====== AVAILABLE DATA

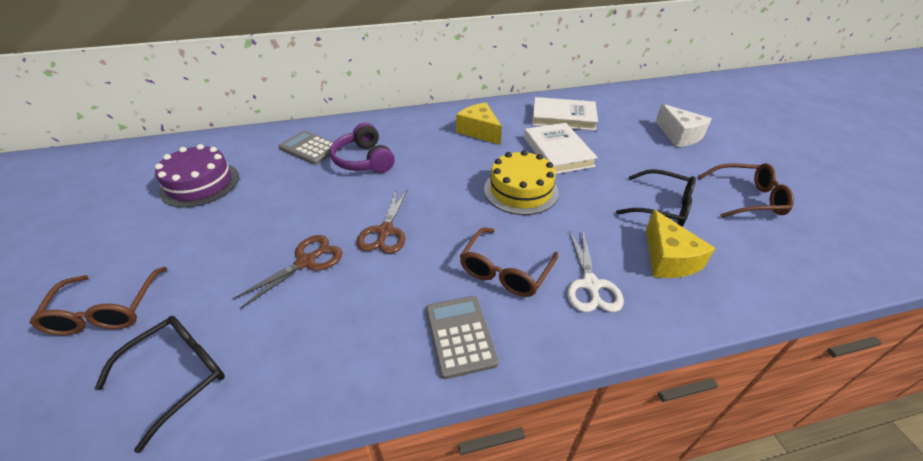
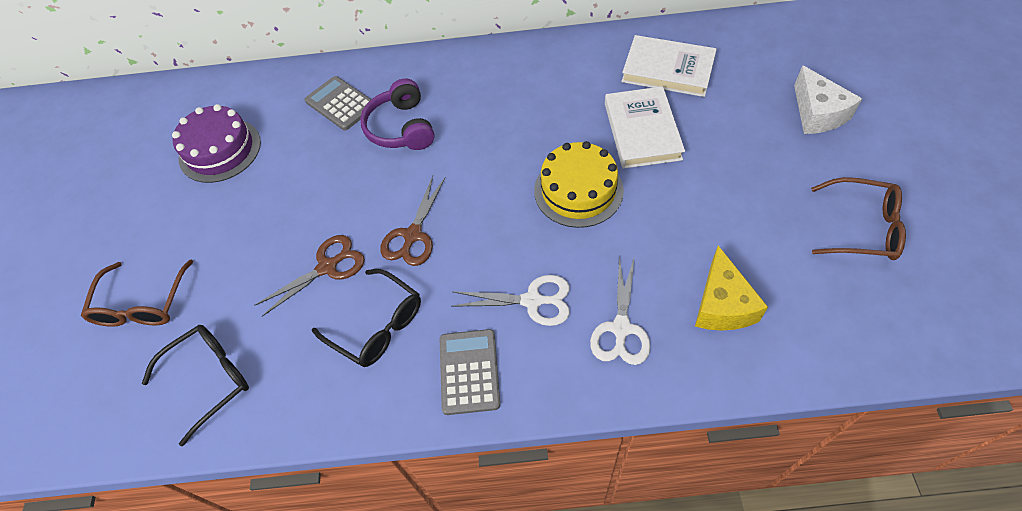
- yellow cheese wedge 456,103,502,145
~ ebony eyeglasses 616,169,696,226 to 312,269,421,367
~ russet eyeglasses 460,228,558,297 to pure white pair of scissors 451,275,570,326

============

WHAT TO WORK ON – Starting at the line that contains "616,169,696,226 to 312,269,421,367" and ending at the last line of the data, repeat each line exactly; include nothing else.

WRITTEN RESPONSE –
~ ebony eyeglasses 616,169,696,226 to 312,269,421,367
~ russet eyeglasses 460,228,558,297 to pure white pair of scissors 451,275,570,326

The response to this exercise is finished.